- _Before-and-after object listings_
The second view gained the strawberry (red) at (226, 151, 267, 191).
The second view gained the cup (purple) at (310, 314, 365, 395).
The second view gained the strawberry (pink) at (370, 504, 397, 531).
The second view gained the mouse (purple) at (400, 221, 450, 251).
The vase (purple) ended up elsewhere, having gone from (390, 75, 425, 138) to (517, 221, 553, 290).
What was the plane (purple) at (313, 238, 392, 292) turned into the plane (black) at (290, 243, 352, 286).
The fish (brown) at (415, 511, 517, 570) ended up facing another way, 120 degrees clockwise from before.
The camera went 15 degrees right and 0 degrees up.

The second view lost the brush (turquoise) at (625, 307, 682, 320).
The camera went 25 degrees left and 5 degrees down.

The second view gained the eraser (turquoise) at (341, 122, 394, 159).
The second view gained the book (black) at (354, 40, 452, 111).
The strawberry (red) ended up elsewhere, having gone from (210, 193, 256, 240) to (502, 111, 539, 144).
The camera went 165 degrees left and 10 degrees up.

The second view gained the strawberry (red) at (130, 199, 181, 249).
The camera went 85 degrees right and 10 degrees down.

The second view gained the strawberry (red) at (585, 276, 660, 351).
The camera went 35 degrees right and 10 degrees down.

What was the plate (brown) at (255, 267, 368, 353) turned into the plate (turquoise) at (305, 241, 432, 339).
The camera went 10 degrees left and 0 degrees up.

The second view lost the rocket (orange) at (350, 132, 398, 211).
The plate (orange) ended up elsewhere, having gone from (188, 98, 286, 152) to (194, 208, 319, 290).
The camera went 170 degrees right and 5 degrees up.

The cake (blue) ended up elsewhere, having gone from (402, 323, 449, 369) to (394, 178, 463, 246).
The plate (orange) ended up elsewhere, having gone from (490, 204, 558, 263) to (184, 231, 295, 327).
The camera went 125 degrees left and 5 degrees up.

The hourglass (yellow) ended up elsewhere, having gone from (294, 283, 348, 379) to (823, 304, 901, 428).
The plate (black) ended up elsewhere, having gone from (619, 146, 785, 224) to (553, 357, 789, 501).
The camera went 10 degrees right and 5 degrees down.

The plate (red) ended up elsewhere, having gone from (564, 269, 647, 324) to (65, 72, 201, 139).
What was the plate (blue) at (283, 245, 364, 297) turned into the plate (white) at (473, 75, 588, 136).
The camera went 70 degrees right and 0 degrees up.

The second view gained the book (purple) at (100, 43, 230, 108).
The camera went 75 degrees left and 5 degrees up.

- _Exercise details_
Restate the whole set of entries exactly.

- _Task result_
The second view gained the strawberry (red) at (226, 151, 267, 191).
The second view gained the cup (purple) at (310, 314, 365, 395).
The second view gained the strawberry (pink) at (370, 504, 397, 531).
The second view gained the mouse (purple) at (400, 221, 450, 251).
The vase (purple) ended up elsewhere, having gone from (390, 75, 425, 138) to (517, 221, 553, 290).
What was the plane (purple) at (313, 238, 392, 292) turned into the plane (black) at (290, 243, 352, 286).
The fish (brown) at (415, 511, 517, 570) ended up facing another way, 120 degrees clockwise from before.
The camera went 15 degrees right and 0 degrees up.

The second view lost the brush (turquoise) at (625, 307, 682, 320).
The camera went 25 degrees left and 5 degrees down.

The second view gained the eraser (turquoise) at (341, 122, 394, 159).
The second view gained the book (black) at (354, 40, 452, 111).
The strawberry (red) ended up elsewhere, having gone from (210, 193, 256, 240) to (502, 111, 539, 144).
The camera went 165 degrees left and 10 degrees up.

The second view gained the strawberry (red) at (130, 199, 181, 249).
The camera went 85 degrees right and 10 degrees down.

The second view gained the strawberry (red) at (585, 276, 660, 351).
The camera went 35 degrees right and 10 degrees down.

What was the plate (brown) at (255, 267, 368, 353) turned into the plate (turquoise) at (305, 241, 432, 339).
The camera went 10 degrees left and 0 degrees up.

The second view lost the rocket (orange) at (350, 132, 398, 211).
The plate (orange) ended up elsewhere, having gone from (188, 98, 286, 152) to (194, 208, 319, 290).
The camera went 170 degrees right and 5 degrees up.

The cake (blue) ended up elsewhere, having gone from (402, 323, 449, 369) to (394, 178, 463, 246).
The plate (orange) ended up elsewhere, having gone from (490, 204, 558, 263) to (184, 231, 295, 327).
The camera went 125 degrees left and 5 degrees up.

The hourglass (yellow) ended up elsewhere, having gone from (294, 283, 348, 379) to (823, 304, 901, 428).
The plate (black) ended up elsewhere, having gone from (619, 146, 785, 224) to (553, 357, 789, 501).
The camera went 10 degrees right and 5 degrees down.

The plate (red) ended up elsewhere, having gone from (564, 269, 647, 324) to (65, 72, 201, 139).
What was the plate (blue) at (283, 245, 364, 297) turned into the plate (white) at (473, 75, 588, 136).
The camera went 70 degrees right and 0 degrees up.

The second view gained the book (purple) at (100, 43, 230, 108).
The camera went 75 degrees left and 5 degrees up.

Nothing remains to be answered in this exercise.